Reproduce the material word for word, from its first line up to and including the line with "red star: moved 9 px left".
====== Material shown
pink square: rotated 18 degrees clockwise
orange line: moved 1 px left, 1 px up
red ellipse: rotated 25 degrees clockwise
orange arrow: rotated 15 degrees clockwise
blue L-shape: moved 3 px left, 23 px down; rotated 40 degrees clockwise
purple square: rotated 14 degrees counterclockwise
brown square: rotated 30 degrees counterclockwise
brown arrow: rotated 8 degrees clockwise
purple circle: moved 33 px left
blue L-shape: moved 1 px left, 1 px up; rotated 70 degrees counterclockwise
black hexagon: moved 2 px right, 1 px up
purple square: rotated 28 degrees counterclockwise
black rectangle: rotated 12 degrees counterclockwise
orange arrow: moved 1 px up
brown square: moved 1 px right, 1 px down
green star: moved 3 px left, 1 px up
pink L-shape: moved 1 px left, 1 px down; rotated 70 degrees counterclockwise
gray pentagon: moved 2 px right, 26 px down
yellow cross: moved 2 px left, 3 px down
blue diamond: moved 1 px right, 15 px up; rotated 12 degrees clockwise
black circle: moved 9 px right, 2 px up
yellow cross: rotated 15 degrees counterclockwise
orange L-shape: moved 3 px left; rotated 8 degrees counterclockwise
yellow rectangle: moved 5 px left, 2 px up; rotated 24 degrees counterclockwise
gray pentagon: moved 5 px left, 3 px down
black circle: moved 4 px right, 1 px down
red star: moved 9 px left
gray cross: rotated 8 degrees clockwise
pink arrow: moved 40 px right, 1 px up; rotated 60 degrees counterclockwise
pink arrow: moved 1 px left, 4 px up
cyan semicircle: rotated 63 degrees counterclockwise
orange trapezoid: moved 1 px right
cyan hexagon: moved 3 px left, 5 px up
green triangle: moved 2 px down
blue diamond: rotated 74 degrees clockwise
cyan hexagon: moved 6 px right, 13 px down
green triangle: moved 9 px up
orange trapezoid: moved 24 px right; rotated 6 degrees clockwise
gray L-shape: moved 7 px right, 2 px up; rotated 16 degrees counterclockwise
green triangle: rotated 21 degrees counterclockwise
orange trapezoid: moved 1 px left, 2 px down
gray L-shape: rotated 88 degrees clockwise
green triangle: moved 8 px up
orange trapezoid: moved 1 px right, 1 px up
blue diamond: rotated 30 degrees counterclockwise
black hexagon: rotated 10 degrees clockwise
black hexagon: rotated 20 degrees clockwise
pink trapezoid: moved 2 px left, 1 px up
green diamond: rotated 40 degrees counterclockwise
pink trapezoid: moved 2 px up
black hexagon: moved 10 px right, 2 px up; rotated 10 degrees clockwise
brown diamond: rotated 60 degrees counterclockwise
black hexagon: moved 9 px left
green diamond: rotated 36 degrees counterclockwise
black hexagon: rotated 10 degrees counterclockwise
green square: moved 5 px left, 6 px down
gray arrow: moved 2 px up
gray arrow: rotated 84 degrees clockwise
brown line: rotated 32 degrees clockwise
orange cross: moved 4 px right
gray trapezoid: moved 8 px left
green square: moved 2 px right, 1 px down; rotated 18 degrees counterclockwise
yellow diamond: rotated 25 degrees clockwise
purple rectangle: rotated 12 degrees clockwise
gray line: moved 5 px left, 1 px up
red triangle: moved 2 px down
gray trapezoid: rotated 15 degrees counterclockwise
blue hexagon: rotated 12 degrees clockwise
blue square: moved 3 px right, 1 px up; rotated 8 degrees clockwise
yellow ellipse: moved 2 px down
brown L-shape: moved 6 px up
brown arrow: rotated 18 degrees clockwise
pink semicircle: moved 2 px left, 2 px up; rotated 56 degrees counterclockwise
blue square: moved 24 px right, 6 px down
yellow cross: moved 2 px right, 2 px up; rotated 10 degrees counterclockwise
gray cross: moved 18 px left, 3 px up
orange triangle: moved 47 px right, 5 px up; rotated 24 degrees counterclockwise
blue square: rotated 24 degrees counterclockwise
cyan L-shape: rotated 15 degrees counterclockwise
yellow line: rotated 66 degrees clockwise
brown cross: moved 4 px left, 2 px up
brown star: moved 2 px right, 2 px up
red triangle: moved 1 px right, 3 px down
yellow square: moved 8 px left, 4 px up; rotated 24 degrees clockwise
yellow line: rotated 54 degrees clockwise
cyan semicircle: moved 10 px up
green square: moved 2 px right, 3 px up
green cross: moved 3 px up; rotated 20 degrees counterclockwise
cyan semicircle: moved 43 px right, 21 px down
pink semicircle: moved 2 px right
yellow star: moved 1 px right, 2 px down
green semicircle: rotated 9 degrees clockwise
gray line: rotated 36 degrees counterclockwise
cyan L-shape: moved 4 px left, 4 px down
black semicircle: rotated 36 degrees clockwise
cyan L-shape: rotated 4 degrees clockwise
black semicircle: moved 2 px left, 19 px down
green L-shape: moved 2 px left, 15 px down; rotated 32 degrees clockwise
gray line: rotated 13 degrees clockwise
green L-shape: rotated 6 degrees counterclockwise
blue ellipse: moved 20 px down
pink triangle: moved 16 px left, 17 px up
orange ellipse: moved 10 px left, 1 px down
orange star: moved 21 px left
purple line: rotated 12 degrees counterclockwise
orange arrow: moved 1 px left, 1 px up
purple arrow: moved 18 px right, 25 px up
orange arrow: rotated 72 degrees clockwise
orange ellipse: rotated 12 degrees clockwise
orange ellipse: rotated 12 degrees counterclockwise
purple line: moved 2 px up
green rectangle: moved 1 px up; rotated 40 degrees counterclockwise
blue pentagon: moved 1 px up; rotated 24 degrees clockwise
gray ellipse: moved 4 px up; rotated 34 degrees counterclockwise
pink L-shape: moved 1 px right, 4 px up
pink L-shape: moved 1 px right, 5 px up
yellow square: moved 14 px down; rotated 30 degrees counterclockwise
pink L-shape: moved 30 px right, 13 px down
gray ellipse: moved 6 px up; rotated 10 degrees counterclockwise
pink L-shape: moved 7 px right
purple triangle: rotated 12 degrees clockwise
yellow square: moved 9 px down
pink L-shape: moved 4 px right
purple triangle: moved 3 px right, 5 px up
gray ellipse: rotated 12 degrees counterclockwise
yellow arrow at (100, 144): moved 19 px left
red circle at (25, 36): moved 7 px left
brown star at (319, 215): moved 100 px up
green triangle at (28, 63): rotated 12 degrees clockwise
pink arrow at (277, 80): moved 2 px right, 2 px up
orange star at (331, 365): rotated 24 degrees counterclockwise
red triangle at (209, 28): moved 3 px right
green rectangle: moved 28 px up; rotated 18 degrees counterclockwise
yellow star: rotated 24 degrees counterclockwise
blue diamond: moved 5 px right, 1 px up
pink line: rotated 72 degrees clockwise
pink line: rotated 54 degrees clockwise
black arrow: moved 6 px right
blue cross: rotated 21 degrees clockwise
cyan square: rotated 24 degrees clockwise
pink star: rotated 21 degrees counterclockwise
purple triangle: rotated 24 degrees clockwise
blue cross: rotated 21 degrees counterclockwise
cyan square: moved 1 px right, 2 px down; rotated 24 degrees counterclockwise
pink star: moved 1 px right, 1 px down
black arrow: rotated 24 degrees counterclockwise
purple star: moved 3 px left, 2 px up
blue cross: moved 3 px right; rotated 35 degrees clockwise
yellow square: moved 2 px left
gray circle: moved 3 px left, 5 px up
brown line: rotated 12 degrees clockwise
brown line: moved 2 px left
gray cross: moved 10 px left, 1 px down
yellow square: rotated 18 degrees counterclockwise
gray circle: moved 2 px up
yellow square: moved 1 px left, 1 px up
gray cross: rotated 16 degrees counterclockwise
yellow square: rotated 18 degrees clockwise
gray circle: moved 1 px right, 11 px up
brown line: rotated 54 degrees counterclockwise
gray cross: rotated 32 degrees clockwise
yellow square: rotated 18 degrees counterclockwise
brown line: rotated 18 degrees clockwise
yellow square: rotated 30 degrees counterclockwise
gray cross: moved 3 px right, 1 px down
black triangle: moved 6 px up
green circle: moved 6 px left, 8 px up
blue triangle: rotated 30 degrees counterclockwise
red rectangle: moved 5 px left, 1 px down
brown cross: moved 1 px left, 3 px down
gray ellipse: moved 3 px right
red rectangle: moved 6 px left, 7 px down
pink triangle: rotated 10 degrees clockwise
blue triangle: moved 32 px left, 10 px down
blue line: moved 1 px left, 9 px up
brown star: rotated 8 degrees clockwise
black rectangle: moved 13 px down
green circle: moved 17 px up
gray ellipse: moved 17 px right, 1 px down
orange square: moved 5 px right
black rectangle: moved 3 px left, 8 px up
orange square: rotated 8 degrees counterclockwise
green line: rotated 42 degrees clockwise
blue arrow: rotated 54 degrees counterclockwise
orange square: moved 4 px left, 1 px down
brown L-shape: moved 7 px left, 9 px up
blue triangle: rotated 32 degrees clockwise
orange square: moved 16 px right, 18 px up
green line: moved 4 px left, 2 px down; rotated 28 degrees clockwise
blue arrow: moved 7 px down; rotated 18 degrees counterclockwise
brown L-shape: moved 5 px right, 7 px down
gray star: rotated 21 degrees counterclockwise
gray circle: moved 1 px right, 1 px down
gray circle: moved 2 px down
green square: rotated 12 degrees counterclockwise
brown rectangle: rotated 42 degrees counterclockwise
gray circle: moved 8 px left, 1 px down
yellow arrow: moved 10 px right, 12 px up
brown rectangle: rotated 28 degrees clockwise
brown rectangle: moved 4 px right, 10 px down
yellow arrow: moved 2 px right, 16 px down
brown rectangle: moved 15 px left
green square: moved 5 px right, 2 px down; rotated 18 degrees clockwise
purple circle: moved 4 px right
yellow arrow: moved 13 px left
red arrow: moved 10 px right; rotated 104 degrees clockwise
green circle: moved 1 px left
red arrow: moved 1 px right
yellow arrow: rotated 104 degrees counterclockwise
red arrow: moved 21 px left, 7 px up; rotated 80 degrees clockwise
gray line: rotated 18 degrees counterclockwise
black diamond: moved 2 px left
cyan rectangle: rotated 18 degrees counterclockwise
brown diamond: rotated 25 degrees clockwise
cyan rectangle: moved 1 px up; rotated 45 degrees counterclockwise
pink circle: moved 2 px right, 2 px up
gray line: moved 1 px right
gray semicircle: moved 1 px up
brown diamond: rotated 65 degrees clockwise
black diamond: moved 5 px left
============
Exercise output:
pink square: rotated 18 degrees clockwise
orange line: moved 1 px left, 1 px up
red ellipse: rotated 25 degrees clockwise
orange arrow: rotated 15 degrees clockwise
blue L-shape: moved 3 px left, 23 px down; rotated 40 degrees clockwise
purple square: rotated 14 degrees counterclockwise
brown square: rotated 30 degrees counterclockwise
brown arrow: rotated 8 degrees clockwise
purple circle: moved 33 px left
blue L-shape: moved 1 px left, 1 px up; rotated 70 degrees counterclockwise
black hexagon: moved 2 px right, 1 px up
purple square: rotated 28 degrees counterclockwise
black rectangle: rotated 12 degrees counterclockwise
orange arrow: moved 1 px up
brown square: moved 1 px right, 1 px down
green star: moved 3 px left, 1 px up
pink L-shape: moved 1 px left, 1 px down; rotated 70 degrees counterclockwise
gray pentagon: moved 2 px right, 26 px down
yellow cross: moved 2 px left, 3 px down
blue diamond: moved 1 px right, 15 px up; rotated 12 degrees clockwise
black circle: moved 9 px right, 2 px up
yellow cross: rotated 15 degrees counterclockwise
orange L-shape: moved 3 px left; rotated 8 degrees counterclockwise
yellow rectangle: moved 5 px left, 2 px up; rotated 24 degrees counterclockwise
gray pentagon: moved 5 px left, 3 px down
black circle: moved 4 px right, 1 px down
red star: moved 9 px left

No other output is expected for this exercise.